— Exercise aim —
From the first line to the last, restate every record word for word, leaving out the pictures.

— Record extracts —

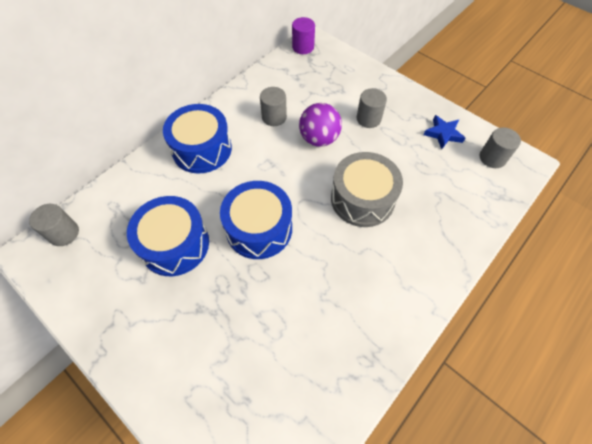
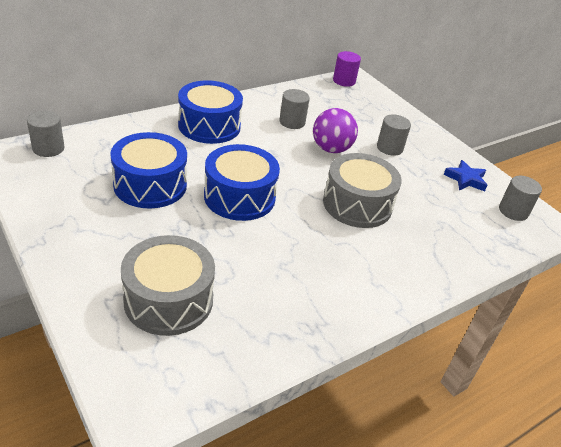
camera: 10 degrees right, 20 degrees down
(240, 377) = (168, 300): none -> grey drum

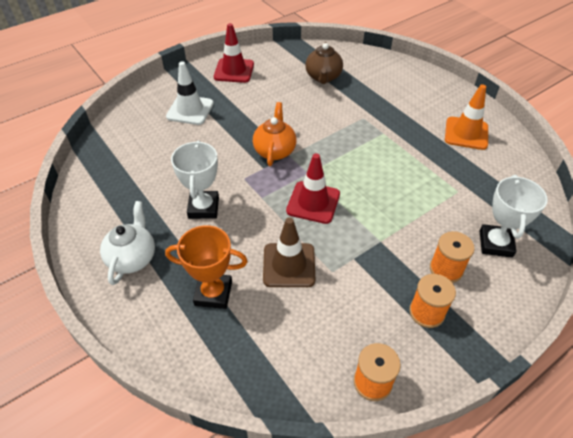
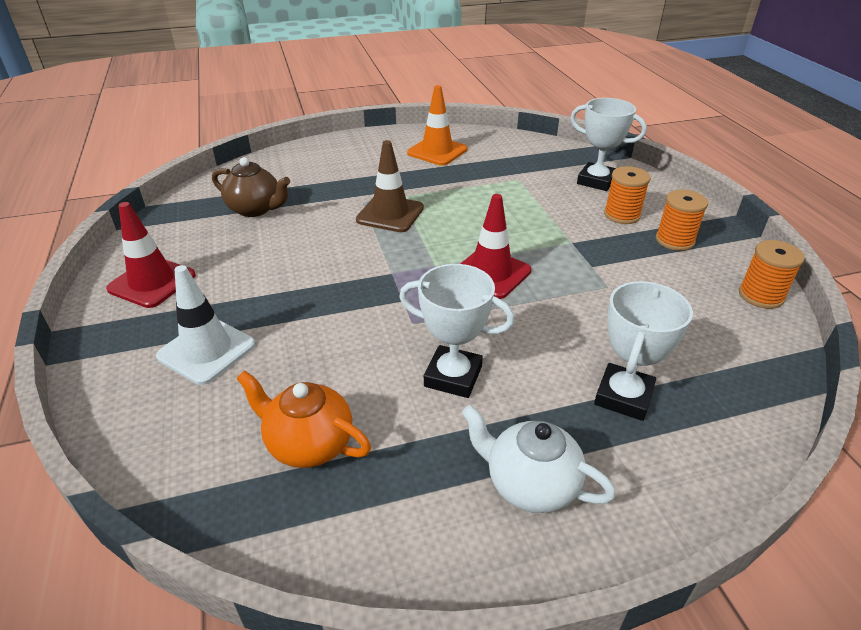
camera: 70 degrees left, 10 degrees down
(213, 293) = (623, 396): orange trophy -> white trophy
(275, 150) = (374, 282): orange teapot -> orange teapot (308, 444)
(289, 265) = (590, 317): brown traffic cone -> brown traffic cone (390, 214)

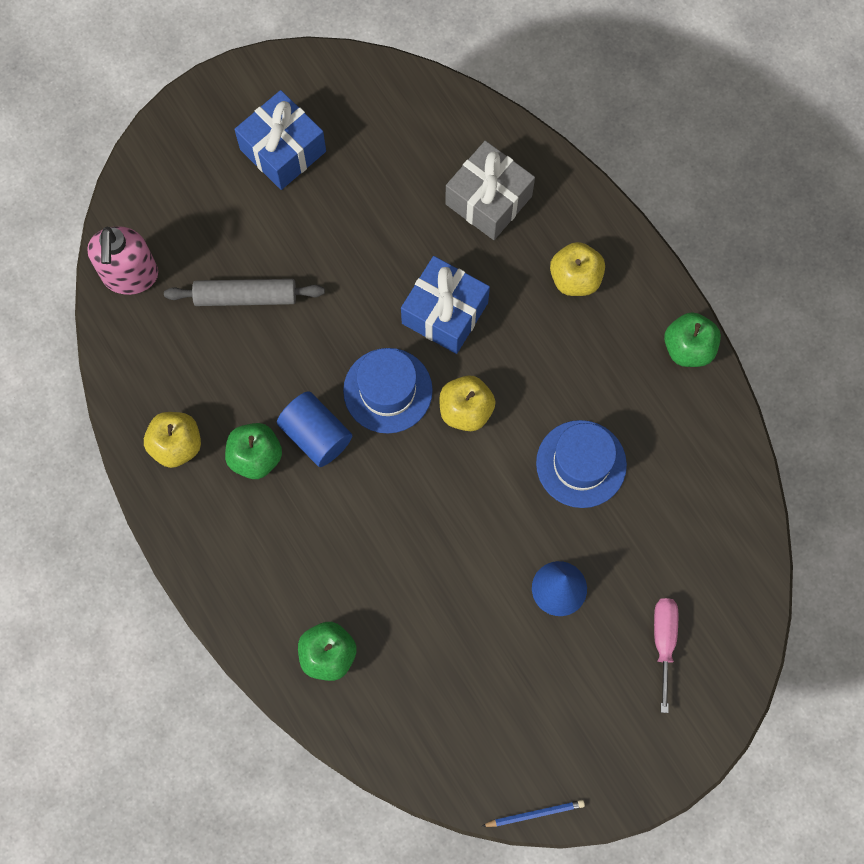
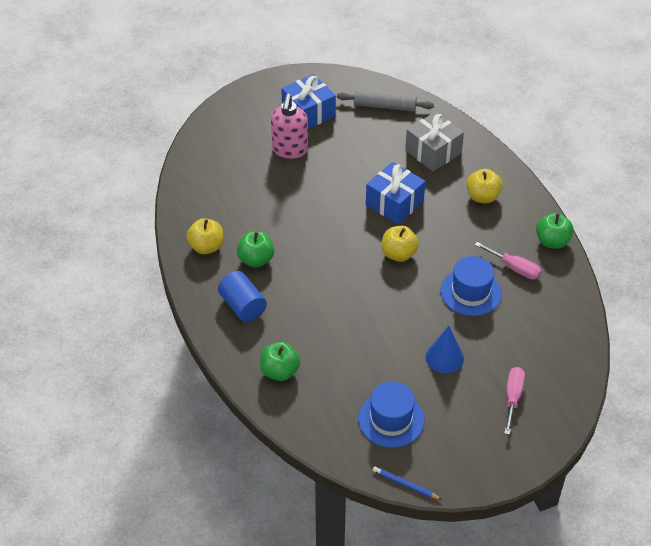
camera: 10 degrees right, 25 degrees down
(130, 276) = (199, 160): pink soap dispenser -> pink soap dispenser (290, 150)
(245, 297) = (269, 179): grey rolling pin -> grey rolling pin (384, 106)
(316, 435) = (298, 254): blue cylinder -> blue cylinder (243, 306)
(388, 390) = (349, 237): blue hat -> blue hat (391, 419)
(535, 814) = (405, 484): blue pencil -> blue pencil turned 150 degrees counterclockwise
(639, 408) = (514, 268): none -> pink screwdriver

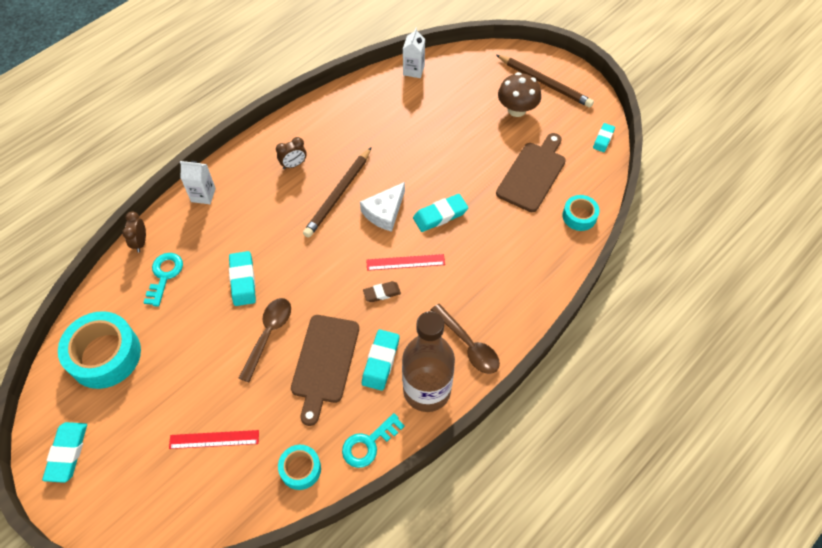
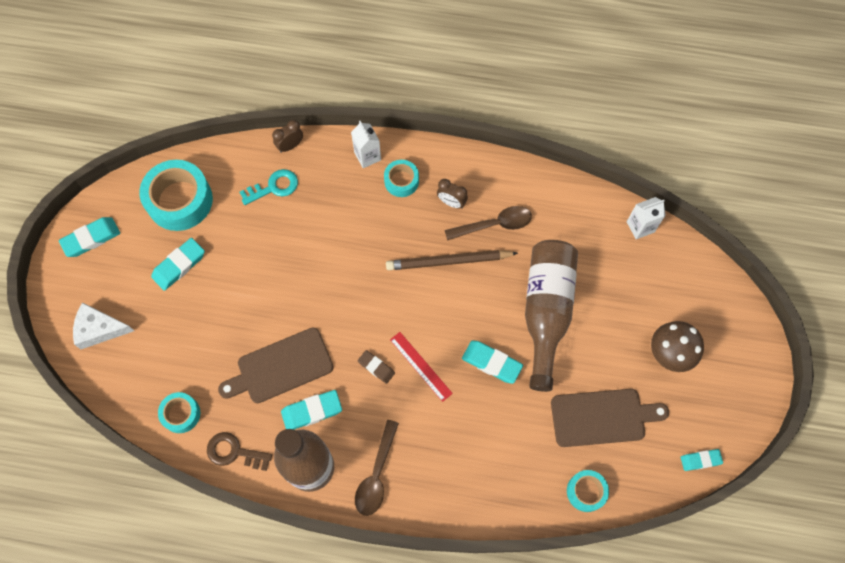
camera: 55 degrees right, 10 degrees up
(214, 439) = (165, 332): red ruler -> none
(243, 280) = (310, 249): turquoise eraser -> turquoise eraser (179, 265)
(246, 185) = (401, 181): none -> turquoise tape
(268, 334) = (276, 305): brown spoon -> brown spoon (494, 224)
(369, 444) = (234, 452): turquoise key -> brown key
(384, 212) = (459, 313): white cheese -> white cheese (99, 329)
(429, 159) = (546, 311): none -> brown bottle
(544, 83) = (727, 359): brown pencil -> none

— The answer —
camera: 10 degrees right, 20 degrees down
(240, 377) = (168, 300): none -> grey drum

camera: 70 degrees left, 10 degrees down
(213, 293) = (623, 396): orange trophy -> white trophy
(275, 150) = (374, 282): orange teapot -> orange teapot (308, 444)
(289, 265) = (590, 317): brown traffic cone -> brown traffic cone (390, 214)

camera: 10 degrees right, 25 degrees down
(130, 276) = (199, 160): pink soap dispenser -> pink soap dispenser (290, 150)
(245, 297) = (269, 179): grey rolling pin -> grey rolling pin (384, 106)
(316, 435) = (298, 254): blue cylinder -> blue cylinder (243, 306)
(388, 390) = (349, 237): blue hat -> blue hat (391, 419)
(535, 814) = (405, 484): blue pencil -> blue pencil turned 150 degrees counterclockwise
(639, 408) = (514, 268): none -> pink screwdriver

camera: 55 degrees right, 10 degrees up
(214, 439) = (165, 332): red ruler -> none
(243, 280) = (310, 249): turquoise eraser -> turquoise eraser (179, 265)
(246, 185) = (401, 181): none -> turquoise tape
(268, 334) = (276, 305): brown spoon -> brown spoon (494, 224)
(369, 444) = (234, 452): turquoise key -> brown key
(384, 212) = (459, 313): white cheese -> white cheese (99, 329)
(429, 159) = (546, 311): none -> brown bottle
(544, 83) = (727, 359): brown pencil -> none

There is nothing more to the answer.